* To be done: Print every line of the listing below word for word, omitting the picture lines.

Collected data entries
━━━

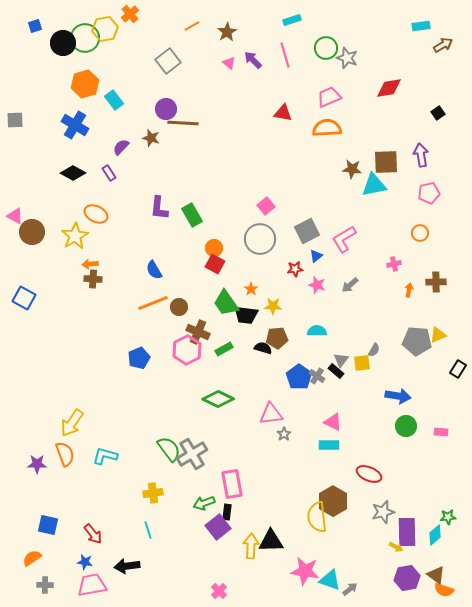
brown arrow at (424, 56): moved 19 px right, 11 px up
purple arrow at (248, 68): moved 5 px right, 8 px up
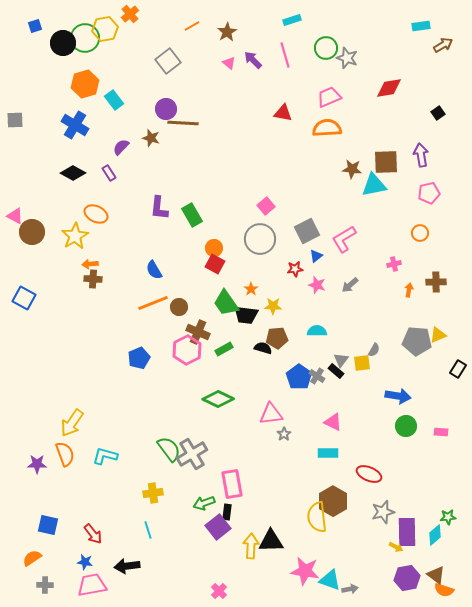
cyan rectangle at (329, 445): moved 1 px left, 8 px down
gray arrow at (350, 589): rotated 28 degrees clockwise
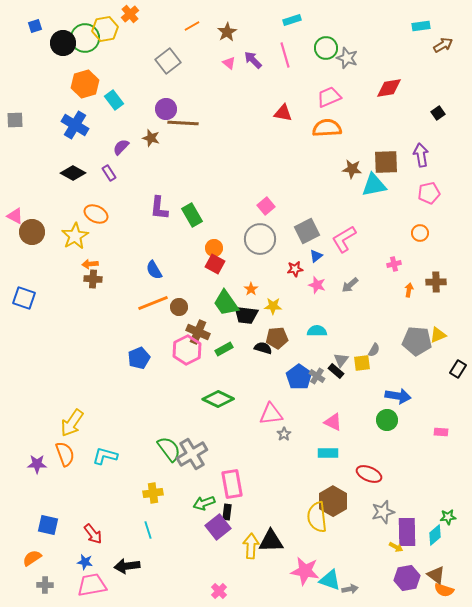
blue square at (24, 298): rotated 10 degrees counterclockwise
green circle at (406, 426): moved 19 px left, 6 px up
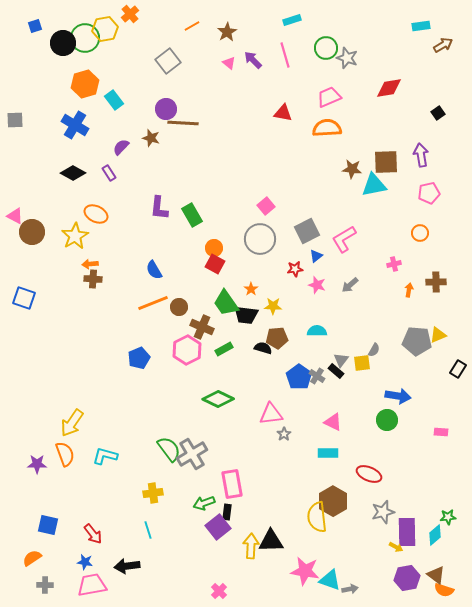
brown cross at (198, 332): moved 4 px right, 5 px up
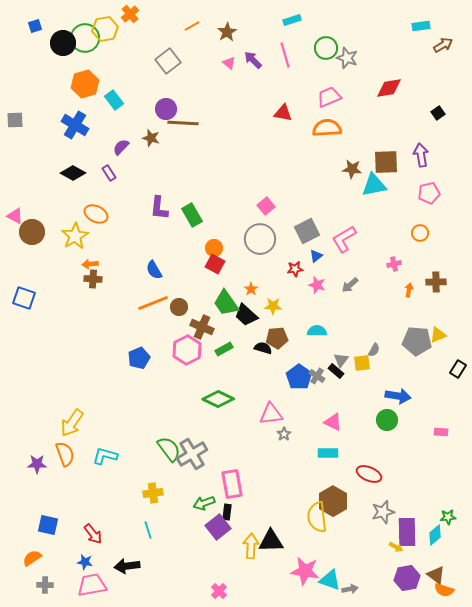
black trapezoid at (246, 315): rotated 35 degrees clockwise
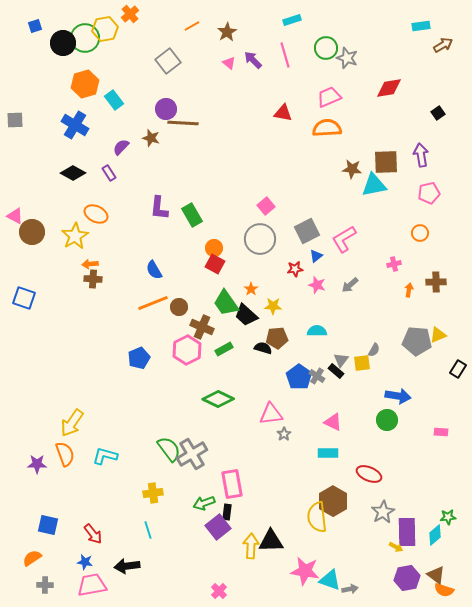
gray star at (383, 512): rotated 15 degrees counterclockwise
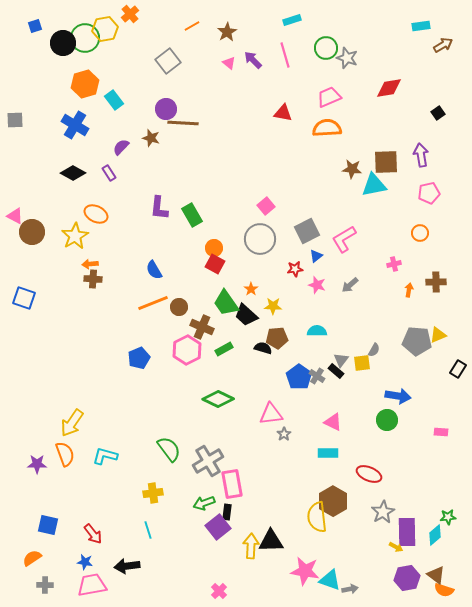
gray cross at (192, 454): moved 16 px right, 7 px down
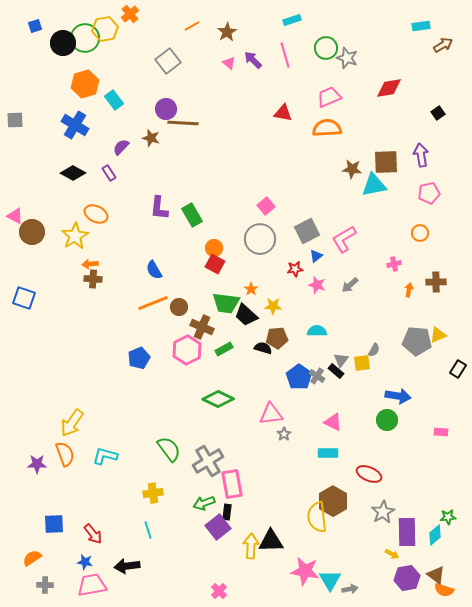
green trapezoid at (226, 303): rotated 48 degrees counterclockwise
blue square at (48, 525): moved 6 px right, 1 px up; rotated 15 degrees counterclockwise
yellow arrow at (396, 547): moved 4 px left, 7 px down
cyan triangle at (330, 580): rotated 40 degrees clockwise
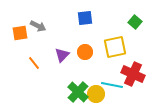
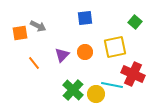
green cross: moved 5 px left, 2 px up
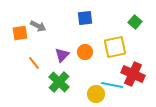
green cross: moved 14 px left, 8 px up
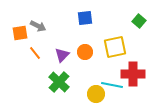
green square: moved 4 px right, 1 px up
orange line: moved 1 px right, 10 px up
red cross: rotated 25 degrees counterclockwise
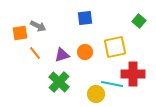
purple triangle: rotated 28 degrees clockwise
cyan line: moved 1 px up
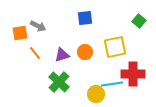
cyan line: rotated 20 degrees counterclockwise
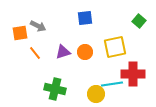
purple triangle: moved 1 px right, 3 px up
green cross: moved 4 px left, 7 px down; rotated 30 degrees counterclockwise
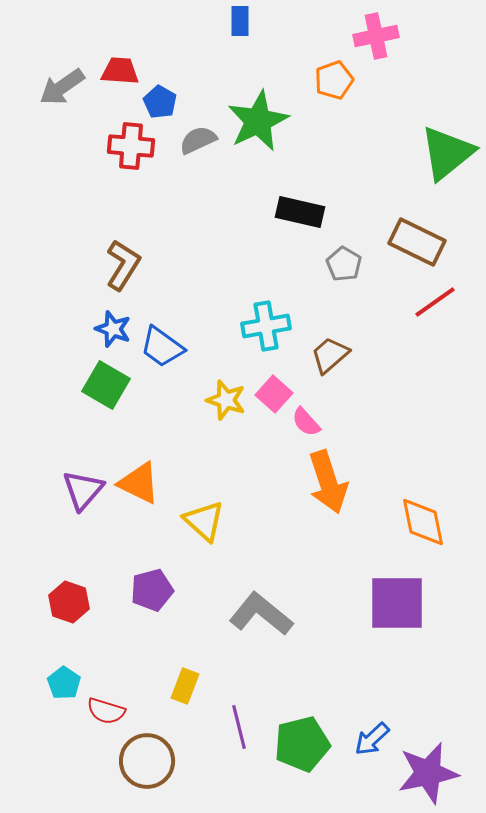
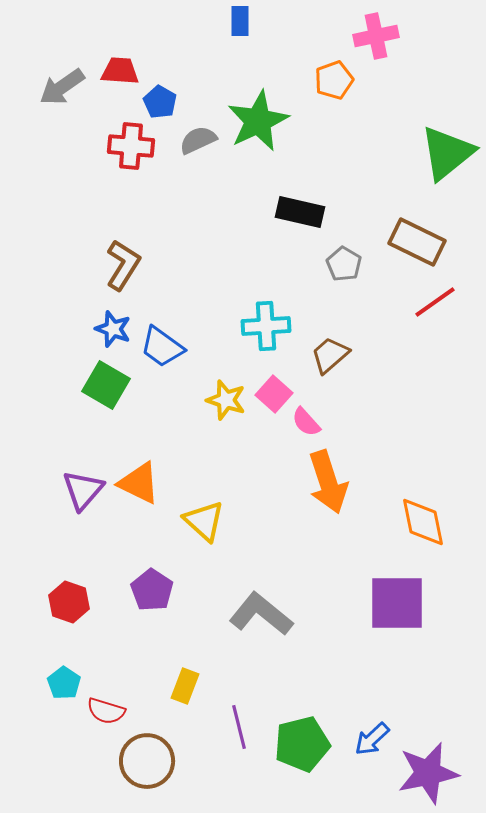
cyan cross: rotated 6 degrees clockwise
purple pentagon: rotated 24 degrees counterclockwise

━━━

* Response:
brown arrow at (424, 56): moved 19 px right, 11 px up
purple arrow at (248, 68): moved 5 px right, 8 px up
cyan rectangle at (329, 445): moved 1 px left, 8 px down
gray arrow at (350, 589): rotated 28 degrees clockwise
blue square at (24, 298): rotated 10 degrees counterclockwise
green circle at (406, 426): moved 19 px left, 6 px up
brown cross at (198, 332): moved 4 px right, 5 px up
black trapezoid at (246, 315): rotated 35 degrees clockwise
gray star at (383, 512): rotated 15 degrees counterclockwise
gray cross at (192, 454): moved 16 px right, 7 px down
green trapezoid at (226, 303): rotated 48 degrees counterclockwise
blue square at (48, 525): moved 6 px right, 1 px up; rotated 15 degrees counterclockwise
yellow arrow at (396, 547): moved 4 px left, 7 px down
cyan triangle at (330, 580): rotated 40 degrees clockwise
green cross: moved 5 px left, 2 px up
green cross: moved 14 px left, 8 px up
green square: moved 4 px right, 1 px up
orange line: moved 1 px right, 10 px up
red cross: rotated 25 degrees counterclockwise
purple triangle: rotated 28 degrees clockwise
cyan line: moved 1 px up
cyan line: rotated 20 degrees counterclockwise
purple triangle: moved 1 px right, 3 px up
green cross: moved 4 px left, 7 px down; rotated 30 degrees counterclockwise
cyan cross: rotated 6 degrees clockwise
purple pentagon: rotated 24 degrees counterclockwise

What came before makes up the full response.